▸ THE PROBLEM
Copy out the records that appear below, exactly as each one reads.

===== EXTRACTED ENTRIES

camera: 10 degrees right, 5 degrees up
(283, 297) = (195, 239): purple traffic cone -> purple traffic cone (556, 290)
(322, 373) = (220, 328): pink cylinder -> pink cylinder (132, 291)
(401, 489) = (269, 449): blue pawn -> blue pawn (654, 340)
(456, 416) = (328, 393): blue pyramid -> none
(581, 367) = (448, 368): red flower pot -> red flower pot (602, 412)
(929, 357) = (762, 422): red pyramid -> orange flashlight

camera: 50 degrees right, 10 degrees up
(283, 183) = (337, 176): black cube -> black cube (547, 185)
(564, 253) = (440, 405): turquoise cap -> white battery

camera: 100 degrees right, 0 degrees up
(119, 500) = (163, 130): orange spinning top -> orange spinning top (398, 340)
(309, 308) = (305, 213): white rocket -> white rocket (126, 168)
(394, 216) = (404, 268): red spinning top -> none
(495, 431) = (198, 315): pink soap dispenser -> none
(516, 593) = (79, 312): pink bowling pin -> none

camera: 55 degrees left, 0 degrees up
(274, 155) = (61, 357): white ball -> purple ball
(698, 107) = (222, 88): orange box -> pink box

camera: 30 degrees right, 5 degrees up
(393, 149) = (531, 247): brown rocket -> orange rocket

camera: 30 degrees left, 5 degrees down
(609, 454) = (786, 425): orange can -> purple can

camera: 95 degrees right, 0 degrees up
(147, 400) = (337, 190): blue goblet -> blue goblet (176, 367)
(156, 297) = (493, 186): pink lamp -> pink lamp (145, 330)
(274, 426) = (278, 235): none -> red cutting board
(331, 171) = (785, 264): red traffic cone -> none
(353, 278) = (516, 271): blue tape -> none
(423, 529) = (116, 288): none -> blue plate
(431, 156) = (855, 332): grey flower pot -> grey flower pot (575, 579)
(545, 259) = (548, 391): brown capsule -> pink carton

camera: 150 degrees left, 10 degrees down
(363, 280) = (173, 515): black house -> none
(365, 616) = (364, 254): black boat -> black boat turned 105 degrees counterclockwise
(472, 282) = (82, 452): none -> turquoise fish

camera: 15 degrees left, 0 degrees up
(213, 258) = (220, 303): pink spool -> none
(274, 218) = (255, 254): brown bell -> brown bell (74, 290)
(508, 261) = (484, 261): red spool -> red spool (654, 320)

==========

▸ PROBLEM SOLUTION
camera: 10 degrees right, 5 degrees up
(283, 297) = (195, 239): purple traffic cone -> purple traffic cone (556, 290)
(322, 373) = (220, 328): pink cylinder -> pink cylinder (132, 291)
(401, 489) = (269, 449): blue pawn -> blue pawn (654, 340)
(456, 416) = (328, 393): blue pyramid -> none
(581, 367) = (448, 368): red flower pot -> red flower pot (602, 412)
(929, 357) = (762, 422): red pyramid -> orange flashlight

camera: 50 degrees right, 10 degrees up
(283, 183) = (337, 176): black cube -> black cube (547, 185)
(564, 253) = (440, 405): turquoise cap -> white battery

camera: 100 degrees right, 0 degrees up
(119, 500) = (163, 130): orange spinning top -> orange spinning top (398, 340)
(309, 308) = (305, 213): white rocket -> white rocket (126, 168)
(394, 216) = (404, 268): red spinning top -> none
(495, 431) = (198, 315): pink soap dispenser -> none
(516, 593) = (79, 312): pink bowling pin -> none

camera: 55 degrees left, 0 degrees up
(274, 155) = (61, 357): white ball -> purple ball
(698, 107) = (222, 88): orange box -> pink box

camera: 30 degrees right, 5 degrees up
(393, 149) = (531, 247): brown rocket -> orange rocket

camera: 30 degrees left, 5 degrees down
(609, 454) = (786, 425): orange can -> purple can

camera: 95 degrees right, 0 degrees up
(147, 400) = (337, 190): blue goblet -> blue goblet (176, 367)
(156, 297) = (493, 186): pink lamp -> pink lamp (145, 330)
(274, 426) = (278, 235): none -> red cutting board
(331, 171) = (785, 264): red traffic cone -> none
(353, 278) = (516, 271): blue tape -> none
(423, 529) = (116, 288): none -> blue plate
(431, 156) = (855, 332): grey flower pot -> grey flower pot (575, 579)
(545, 259) = (548, 391): brown capsule -> pink carton

camera: 150 degrees left, 10 degrees down
(363, 280) = (173, 515): black house -> none
(365, 616) = (364, 254): black boat -> black boat turned 105 degrees counterclockwise
(472, 282) = (82, 452): none -> turquoise fish

camera: 15 degrees left, 0 degrees up
(213, 258) = (220, 303): pink spool -> none
(274, 218) = (255, 254): brown bell -> brown bell (74, 290)
(508, 261) = (484, 261): red spool -> red spool (654, 320)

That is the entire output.